*** Opening Excerpted data ***

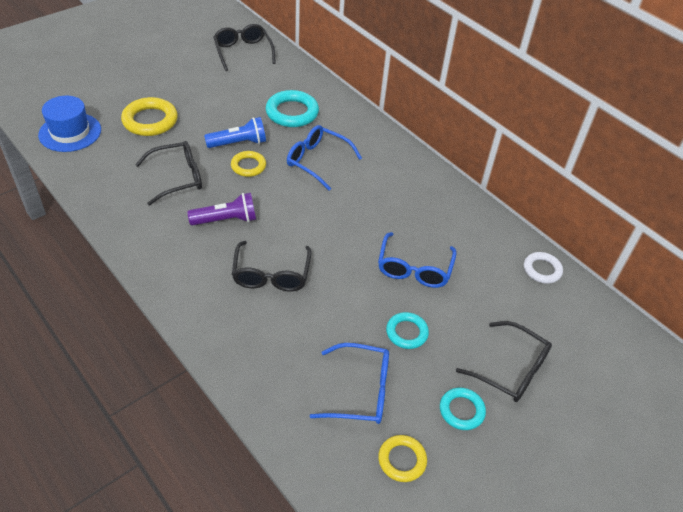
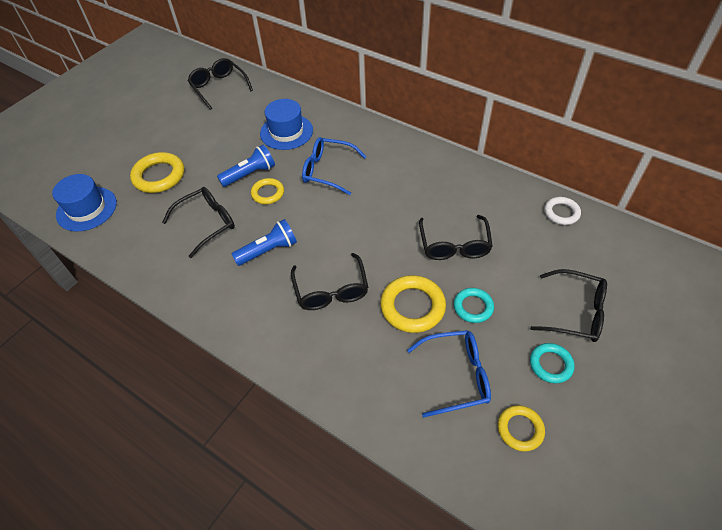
camera: 10 degrees left, 5 degrees up
purple flashlight [187,193,256,226] -> blue flashlight [232,219,297,266]
turquoise ring [266,90,319,127] -> blue hat [260,99,313,150]
blue glasses [378,232,457,288] -> black glasses [419,215,493,260]
none -> yellow ring [380,275,446,333]

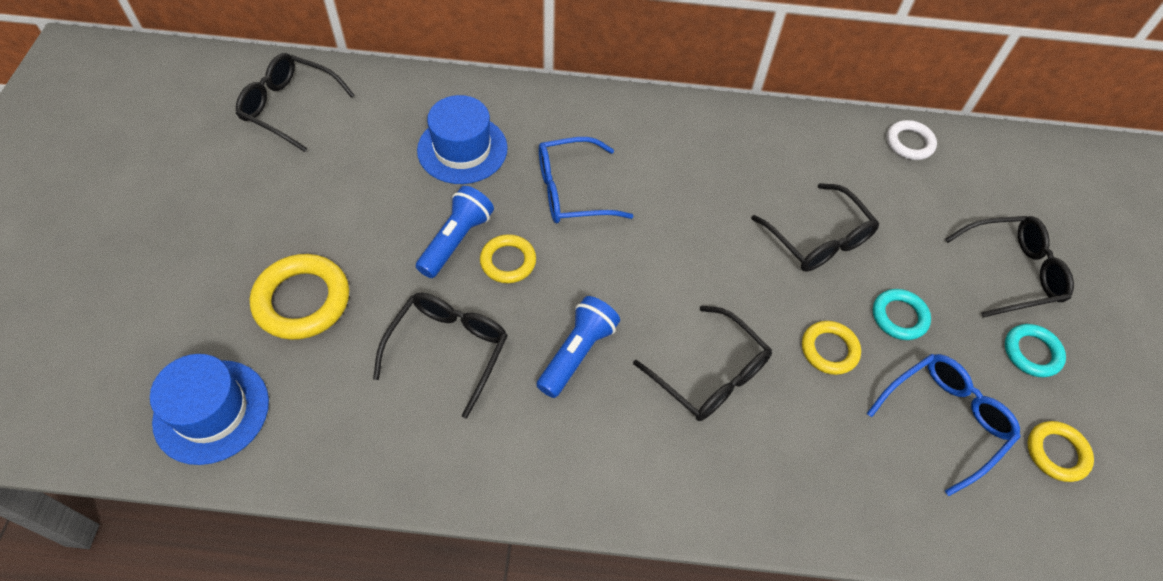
camera: 35 degrees left, 5 degrees up
yellow ring [380,275,446,333] -> yellow ring [802,321,861,375], size x0.61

*** Closing Excerpted data ***

### To do
Above are the records; report each line in them that includes the word "camera".

### Output of the task
camera: 10 degrees left, 5 degrees up
camera: 35 degrees left, 5 degrees up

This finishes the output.